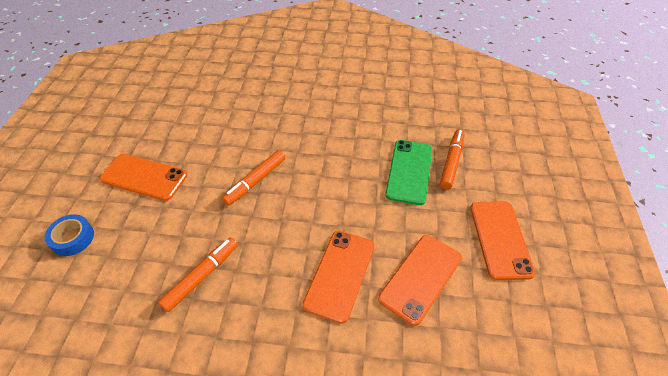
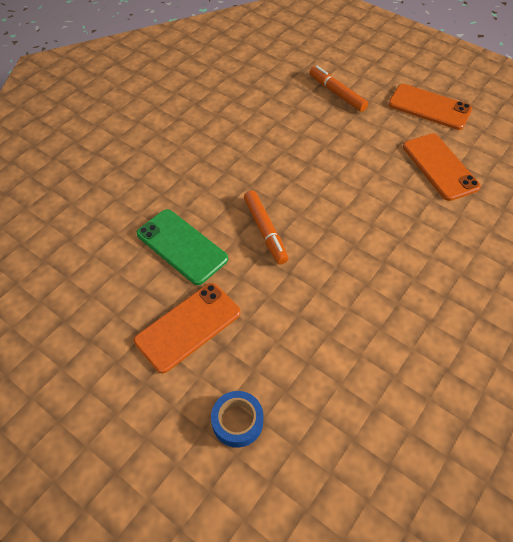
camera: 60 degrees left, 5 degrees up
(201, 276) = (358, 313): orange marker -> none
(340, 274) = (410, 213): orange phone -> none
(409, 171) = (329, 122): green phone -> green phone (181, 246)

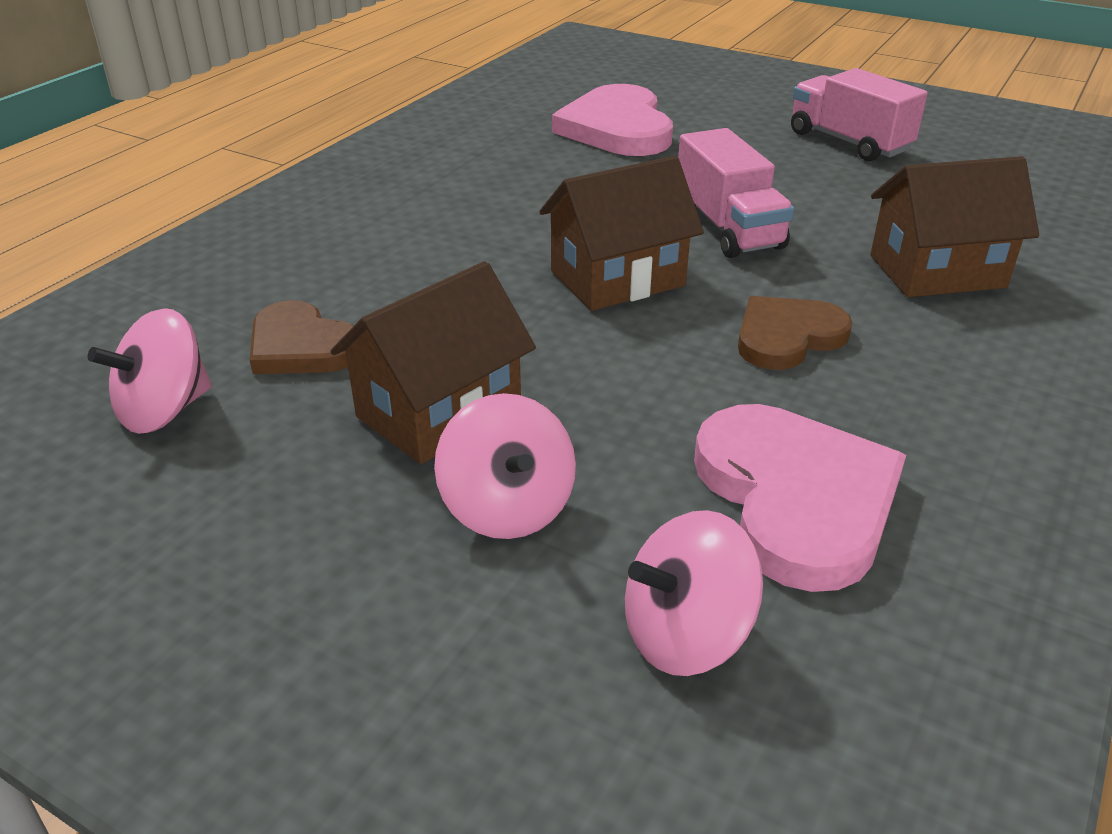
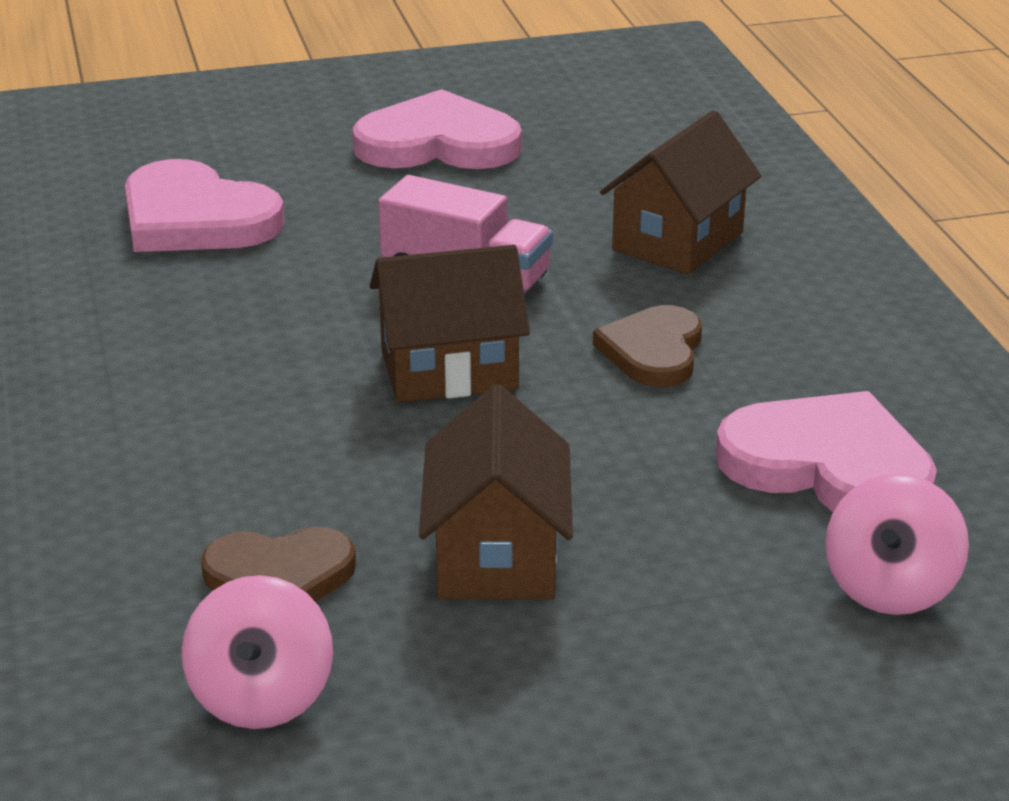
camera: 45 degrees left, 5 degrees down
(507, 507) = (664, 587): pink spinning top -> none
(617, 278) = (449, 370): brown house -> brown house turned 60 degrees clockwise
(848, 142) = (438, 143): pink truck -> pink heart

· · · · · · ·

* What you need to do
From the entries above, select each line containing the string "camera".

* Written response
camera: 60 degrees left, 5 degrees up
camera: 45 degrees left, 5 degrees down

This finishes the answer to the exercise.